Word for word, restate the listing; omit the pictures.

▶ _PROVIDED MATERIAL_:
---------------
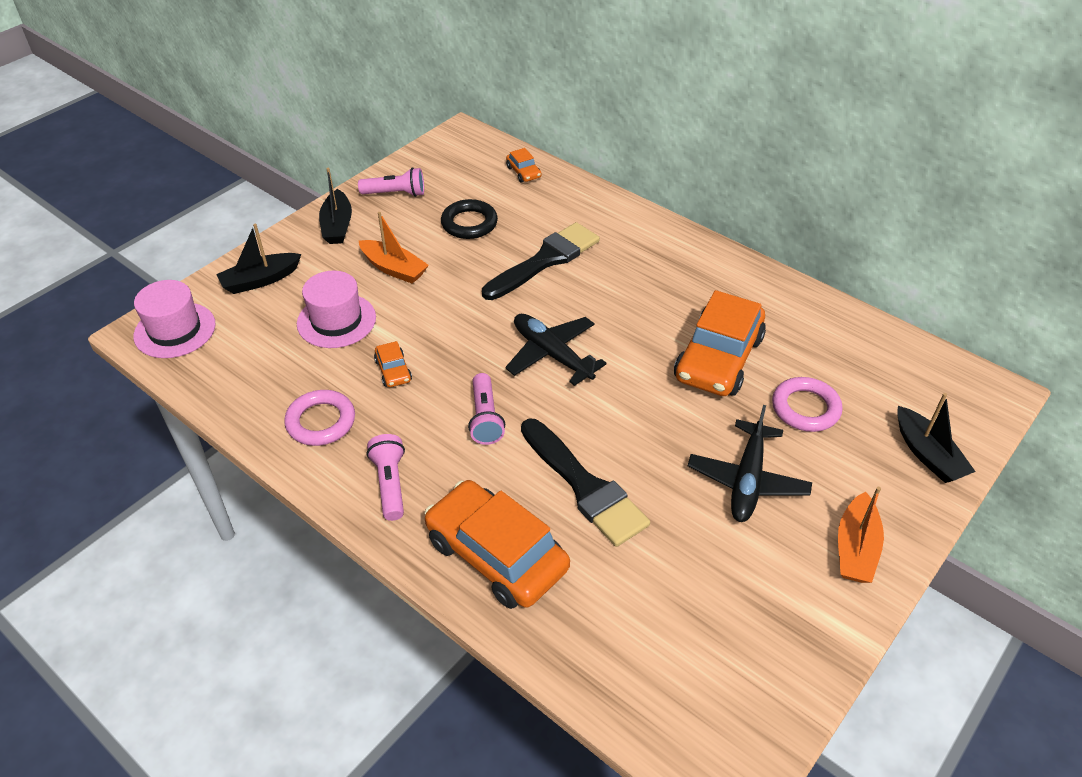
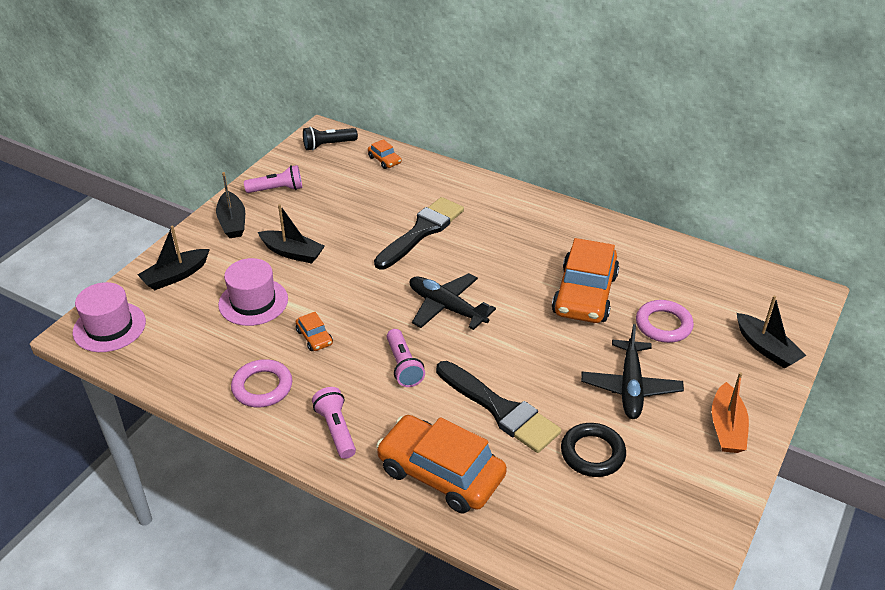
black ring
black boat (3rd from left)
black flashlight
---------------
▶ _EXPECTED ANSWER_:
black ring
black boat (3rd from left)
black flashlight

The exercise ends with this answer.